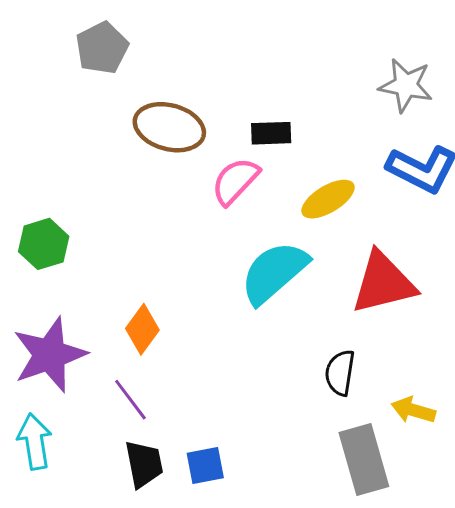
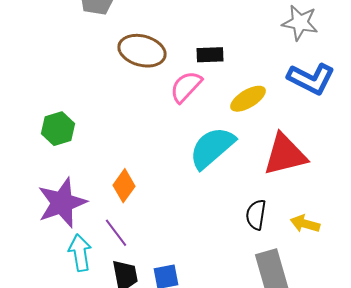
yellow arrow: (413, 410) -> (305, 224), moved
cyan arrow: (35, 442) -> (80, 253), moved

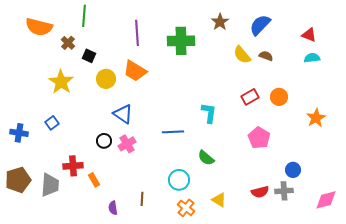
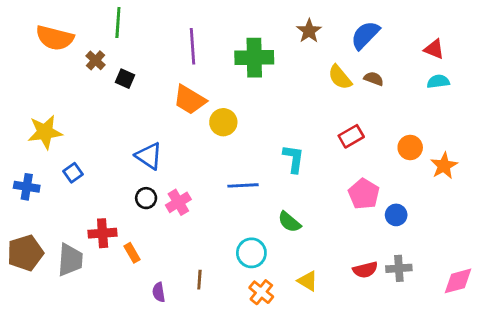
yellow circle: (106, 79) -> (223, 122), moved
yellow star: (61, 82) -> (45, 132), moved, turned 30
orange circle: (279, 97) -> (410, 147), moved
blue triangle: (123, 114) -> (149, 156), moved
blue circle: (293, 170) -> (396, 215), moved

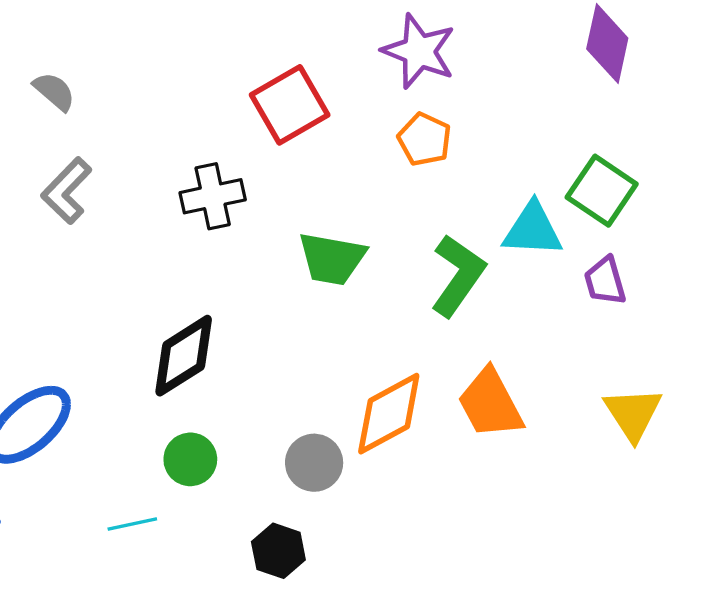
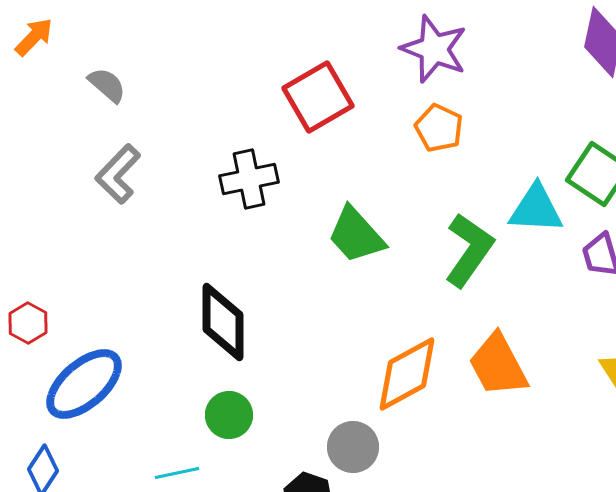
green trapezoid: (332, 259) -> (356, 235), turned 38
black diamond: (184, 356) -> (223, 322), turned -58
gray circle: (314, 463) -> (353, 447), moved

# Problem statement:
Starting with the first line of the data above and ending with the line containing "black diamond: (184, 356)", please restate every line exactly, leaving images out.

# Exercise answer:
yellow arrow: (413, 410) -> (305, 224), moved
cyan arrow: (35, 442) -> (80, 253), moved

yellow circle: (106, 79) -> (223, 122), moved
yellow star: (61, 82) -> (45, 132), moved, turned 30
orange circle: (279, 97) -> (410, 147), moved
blue triangle: (123, 114) -> (149, 156), moved
blue circle: (293, 170) -> (396, 215), moved

green trapezoid: (332, 259) -> (356, 235), turned 38
black diamond: (184, 356) -> (223, 322), turned -58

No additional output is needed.